Set down all the entries again, word for word.

Version difference data -
=== Begin Enclosure ===

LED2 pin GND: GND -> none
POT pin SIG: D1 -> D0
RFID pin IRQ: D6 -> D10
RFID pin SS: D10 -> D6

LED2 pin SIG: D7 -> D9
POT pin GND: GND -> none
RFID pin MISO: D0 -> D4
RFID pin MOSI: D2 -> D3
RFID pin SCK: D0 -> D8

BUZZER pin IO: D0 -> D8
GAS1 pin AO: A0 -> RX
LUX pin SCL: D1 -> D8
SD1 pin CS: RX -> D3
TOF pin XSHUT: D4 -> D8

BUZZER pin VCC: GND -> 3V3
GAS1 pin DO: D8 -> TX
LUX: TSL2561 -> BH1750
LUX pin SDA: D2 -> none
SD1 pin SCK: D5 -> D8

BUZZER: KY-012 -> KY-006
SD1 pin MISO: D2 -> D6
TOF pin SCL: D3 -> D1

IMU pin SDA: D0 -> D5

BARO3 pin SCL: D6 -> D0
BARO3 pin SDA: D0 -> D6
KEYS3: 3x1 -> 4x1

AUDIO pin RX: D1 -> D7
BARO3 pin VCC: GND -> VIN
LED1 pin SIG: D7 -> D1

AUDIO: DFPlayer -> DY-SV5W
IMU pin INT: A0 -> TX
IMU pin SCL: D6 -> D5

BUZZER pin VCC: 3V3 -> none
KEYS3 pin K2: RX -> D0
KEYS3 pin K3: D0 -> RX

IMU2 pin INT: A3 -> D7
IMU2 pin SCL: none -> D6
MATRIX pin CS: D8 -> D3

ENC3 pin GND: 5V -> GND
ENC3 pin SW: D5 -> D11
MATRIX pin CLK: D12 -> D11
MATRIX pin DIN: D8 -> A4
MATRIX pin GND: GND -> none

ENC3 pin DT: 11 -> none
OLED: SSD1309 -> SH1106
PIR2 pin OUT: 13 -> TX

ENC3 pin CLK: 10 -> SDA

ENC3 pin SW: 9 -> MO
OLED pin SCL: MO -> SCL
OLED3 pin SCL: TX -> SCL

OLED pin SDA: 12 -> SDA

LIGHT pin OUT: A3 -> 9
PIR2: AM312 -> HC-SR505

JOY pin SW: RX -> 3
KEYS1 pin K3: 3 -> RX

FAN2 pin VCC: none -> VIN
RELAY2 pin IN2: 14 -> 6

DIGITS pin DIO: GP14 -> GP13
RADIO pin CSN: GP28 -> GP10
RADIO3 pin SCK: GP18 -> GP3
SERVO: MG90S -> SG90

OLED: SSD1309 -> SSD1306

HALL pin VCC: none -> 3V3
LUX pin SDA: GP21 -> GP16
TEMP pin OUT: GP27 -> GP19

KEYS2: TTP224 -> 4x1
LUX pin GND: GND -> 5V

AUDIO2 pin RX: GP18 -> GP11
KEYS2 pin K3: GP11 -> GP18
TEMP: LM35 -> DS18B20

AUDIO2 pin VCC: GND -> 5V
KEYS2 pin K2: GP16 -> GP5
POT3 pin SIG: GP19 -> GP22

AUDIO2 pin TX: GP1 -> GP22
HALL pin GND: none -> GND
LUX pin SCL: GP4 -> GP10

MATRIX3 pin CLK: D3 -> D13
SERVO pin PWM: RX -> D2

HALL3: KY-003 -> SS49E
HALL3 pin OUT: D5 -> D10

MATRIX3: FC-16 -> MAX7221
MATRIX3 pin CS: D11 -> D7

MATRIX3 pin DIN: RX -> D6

=== End Enclosure ===

Answer space -
LED2 pin GND: GND -> none
POT pin SIG: D1 -> D0
RFID pin IRQ: D6 -> D10
RFID pin SS: D10 -> D6

LED2 pin SIG: D7 -> D9
POT pin GND: GND -> none
RFID pin MISO: D0 -> D4
RFID pin MOSI: D2 -> D3
RFID pin SCK: D0 -> D8

BUZZER pin IO: D0 -> D8
GAS1 pin AO: A0 -> RX
LUX pin SCL: D1 -> D8
SD1 pin CS: RX -> D3
TOF pin XSHUT: D4 -> D8

BUZZER pin VCC: GND -> 3V3
GAS1 pin DO: D8 -> TX
LUX: TSL2561 -> BH1750
LUX pin SDA: D2 -> none
SD1 pin SCK: D5 -> D8

BUZZER: KY-012 -> KY-006
SD1 pin MISO: D2 -> D6
TOF pin SCL: D3 -> D1

IMU pin SDA: D0 -> D5

BARO3 pin SCL: D6 -> D0
BARO3 pin SDA: D0 -> D6
KEYS3: 3x1 -> 4x1

AUDIO pin RX: D1 -> D7
BARO3 pin VCC: GND -> VIN
LED1 pin SIG: D7 -> D1

AUDIO: DFPlayer -> DY-SV5W
IMU pin INT: A0 -> TX
IMU pin SCL: D6 -> D5

BUZZER pin VCC: 3V3 -> none
KEYS3 pin K2: RX -> D0
KEYS3 pin K3: D0 -> RX

IMU2 pin INT: A3 -> D7
IMU2 pin SCL: none -> D6
MATRIX pin CS: D8 -> D3

ENC3 pin GND: 5V -> GND
ENC3 pin SW: D5 -> D11
MATRIX pin CLK: D12 -> D11
MATRIX pin DIN: D8 -> A4
MATRIX pin GND: GND -> none

ENC3 pin DT: 11 -> none
OLED: SSD1309 -> SH1106
PIR2 pin OUT: 13 -> TX

ENC3 pin CLK: 10 -> SDA

ENC3 pin SW: 9 -> MO
OLED pin SCL: MO -> SCL
OLED3 pin SCL: TX -> SCL

OLED pin SDA: 12 -> SDA

LIGHT pin OUT: A3 -> 9
PIR2: AM312 -> HC-SR505

JOY pin SW: RX -> 3
KEYS1 pin K3: 3 -> RX

FAN2 pin VCC: none -> VIN
RELAY2 pin IN2: 14 -> 6

DIGITS pin DIO: GP14 -> GP13
RADIO pin CSN: GP28 -> GP10
RADIO3 pin SCK: GP18 -> GP3
SERVO: MG90S -> SG90

OLED: SSD1309 -> SSD1306

HALL pin VCC: none -> 3V3
LUX pin SDA: GP21 -> GP16
TEMP pin OUT: GP27 -> GP19

KEYS2: TTP224 -> 4x1
LUX pin GND: GND -> 5V

AUDIO2 pin RX: GP18 -> GP11
KEYS2 pin K3: GP11 -> GP18
TEMP: LM35 -> DS18B20

AUDIO2 pin VCC: GND -> 5V
KEYS2 pin K2: GP16 -> GP5
POT3 pin SIG: GP19 -> GP22

AUDIO2 pin TX: GP1 -> GP22
HALL pin GND: none -> GND
LUX pin SCL: GP4 -> GP10

MATRIX3 pin CLK: D3 -> D13
SERVO pin PWM: RX -> D2

HALL3: KY-003 -> SS49E
HALL3 pin OUT: D5 -> D10

MATRIX3: FC-16 -> MAX7221
MATRIX3 pin CS: D11 -> D7

MATRIX3 pin DIN: RX -> D6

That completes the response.